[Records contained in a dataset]
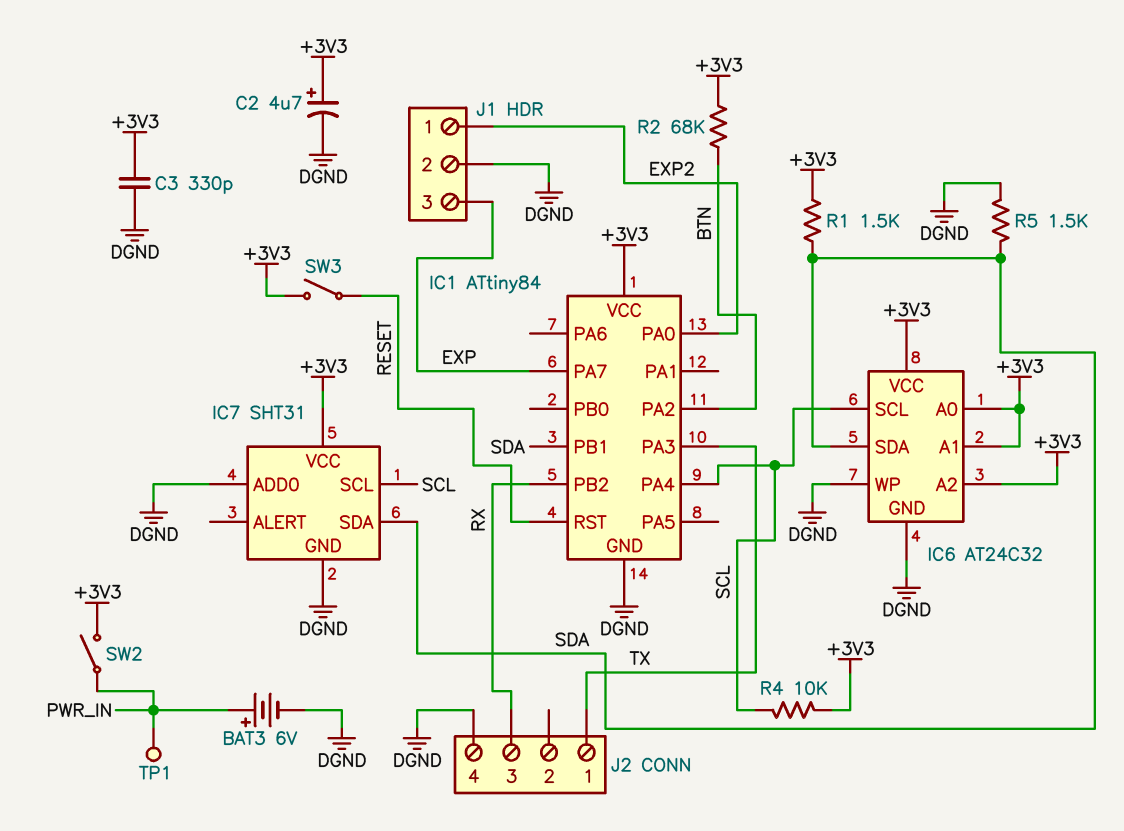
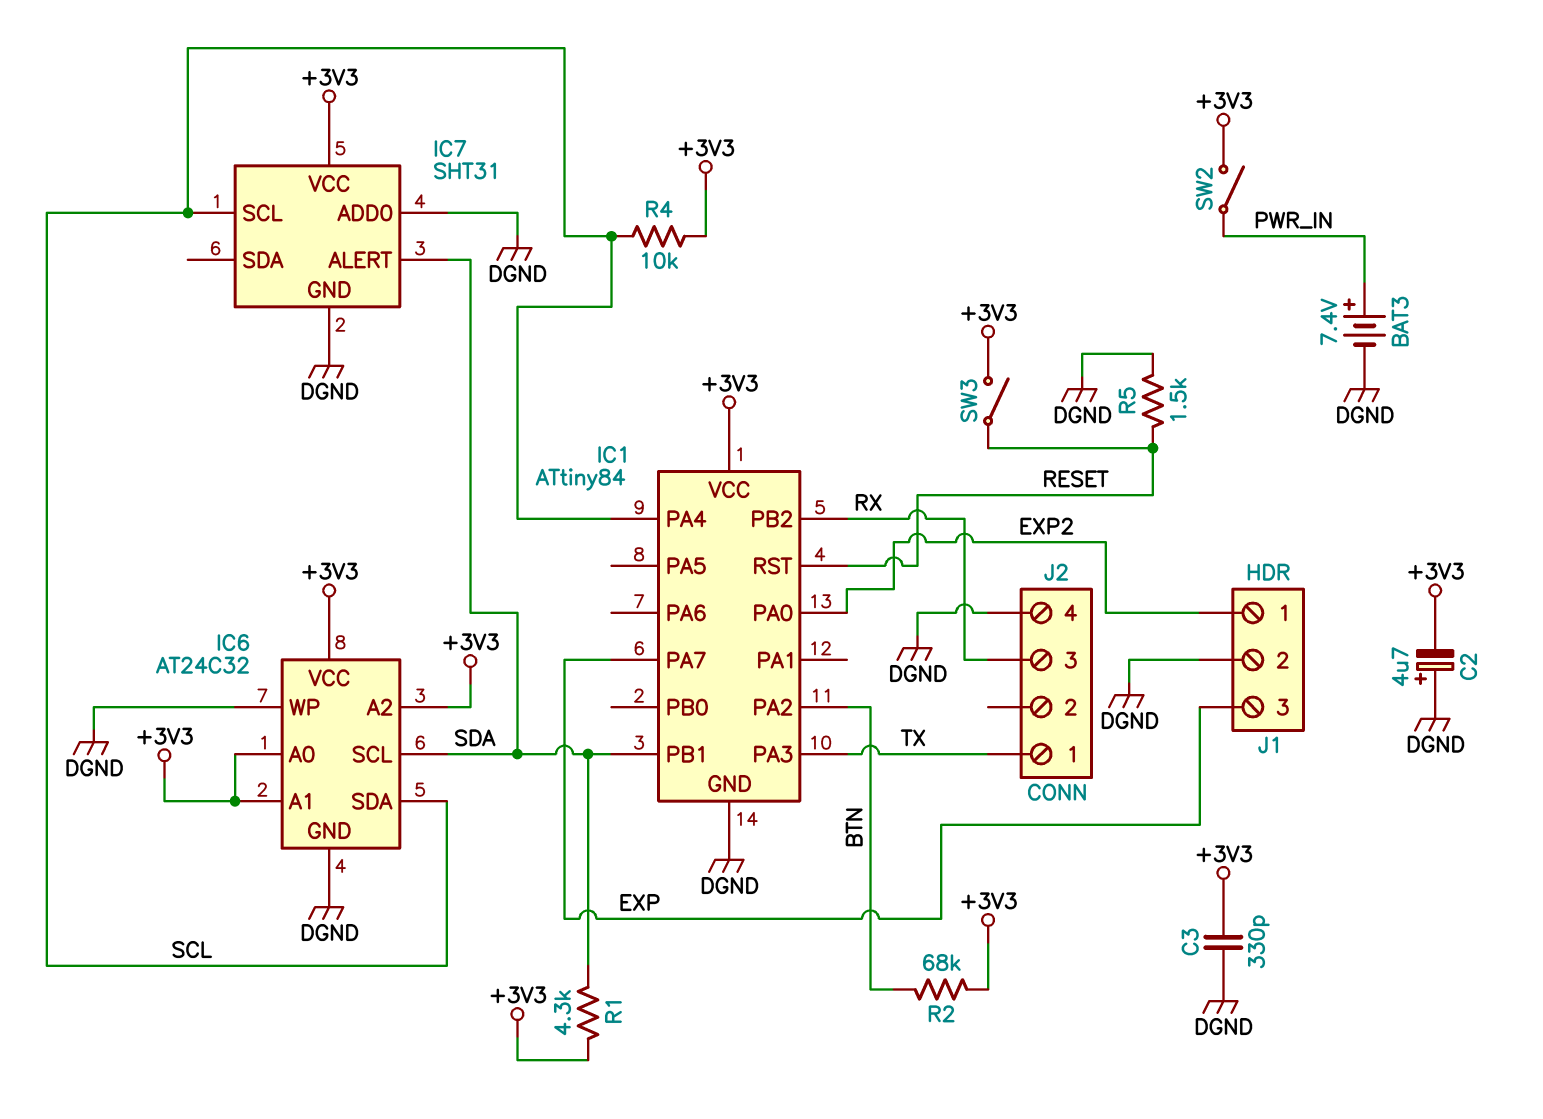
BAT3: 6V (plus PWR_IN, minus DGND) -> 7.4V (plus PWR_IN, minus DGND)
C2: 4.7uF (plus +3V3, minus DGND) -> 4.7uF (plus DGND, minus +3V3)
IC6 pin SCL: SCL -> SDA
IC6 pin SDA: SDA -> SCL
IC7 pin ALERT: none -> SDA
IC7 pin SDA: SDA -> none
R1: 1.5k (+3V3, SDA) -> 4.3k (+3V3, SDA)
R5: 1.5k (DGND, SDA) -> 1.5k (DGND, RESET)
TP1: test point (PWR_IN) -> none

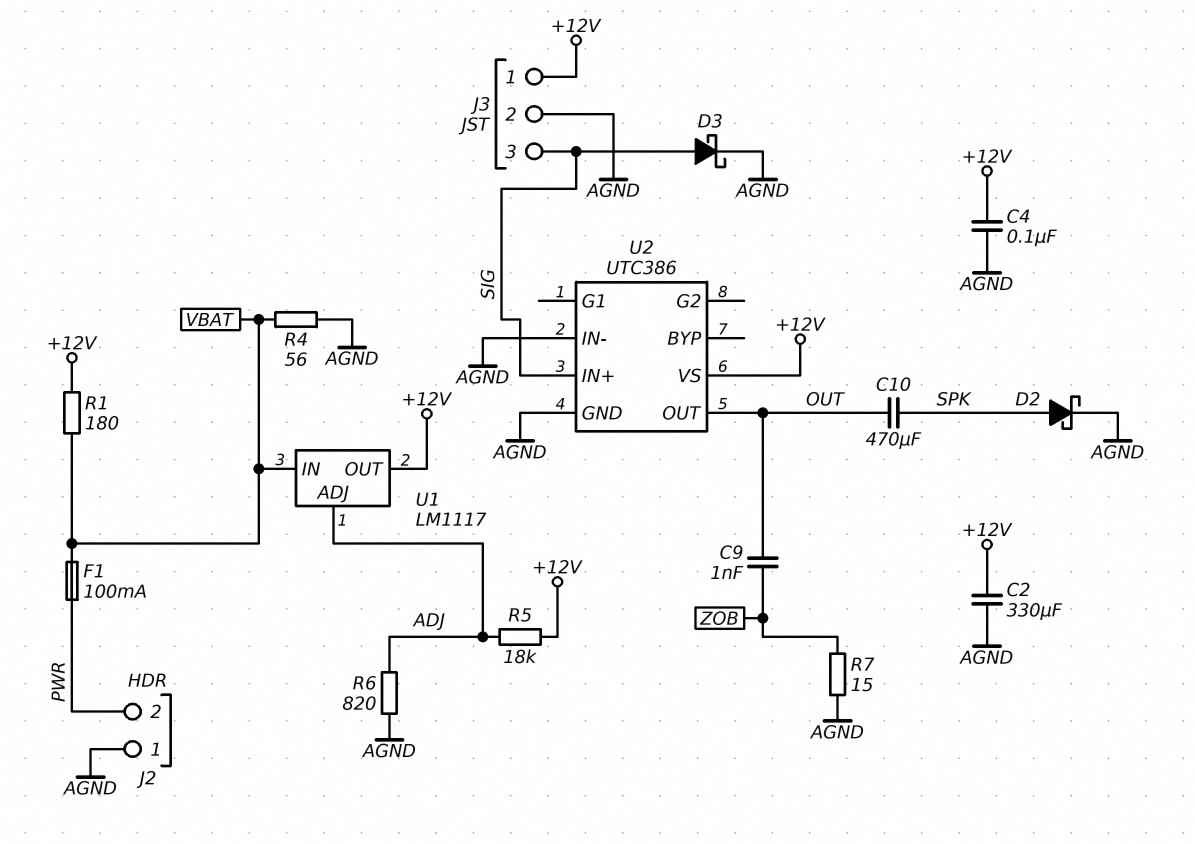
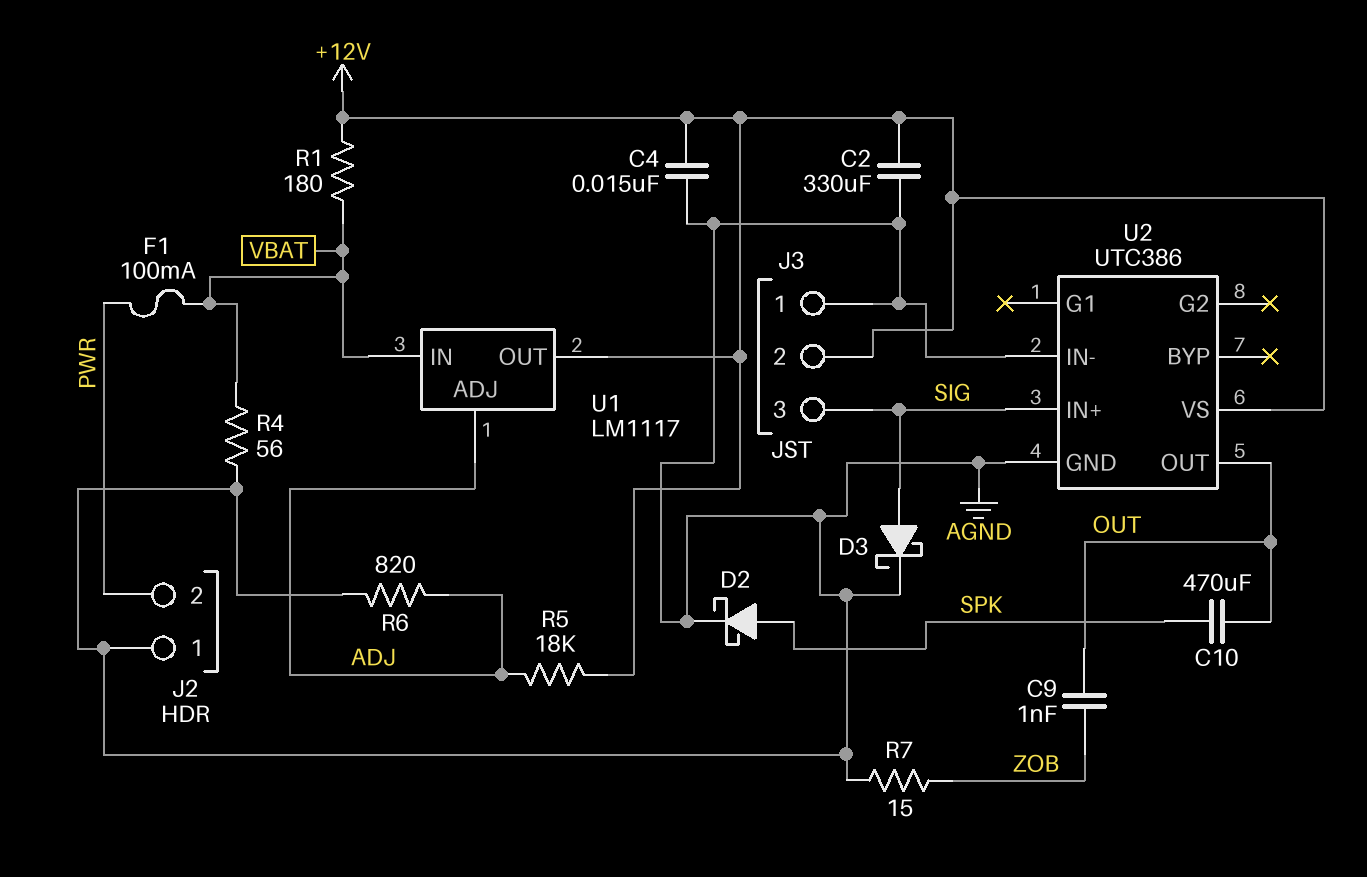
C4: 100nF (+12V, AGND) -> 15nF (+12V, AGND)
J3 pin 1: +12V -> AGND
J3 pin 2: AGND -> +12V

> **PROBLEM TO SOLVE**
With pictures left out, repeat exactly the lines from the line bearing "R1: 1.5k (+3V3, SDA) -> 4.3k (+3V3, SDA)" through the final line of the records above.

> **TASK ANSWER**
R1: 1.5k (+3V3, SDA) -> 4.3k (+3V3, SDA)
R5: 1.5k (DGND, SDA) -> 1.5k (DGND, RESET)
TP1: test point (PWR_IN) -> none

C4: 100nF (+12V, AGND) -> 15nF (+12V, AGND)
J3 pin 1: +12V -> AGND
J3 pin 2: AGND -> +12V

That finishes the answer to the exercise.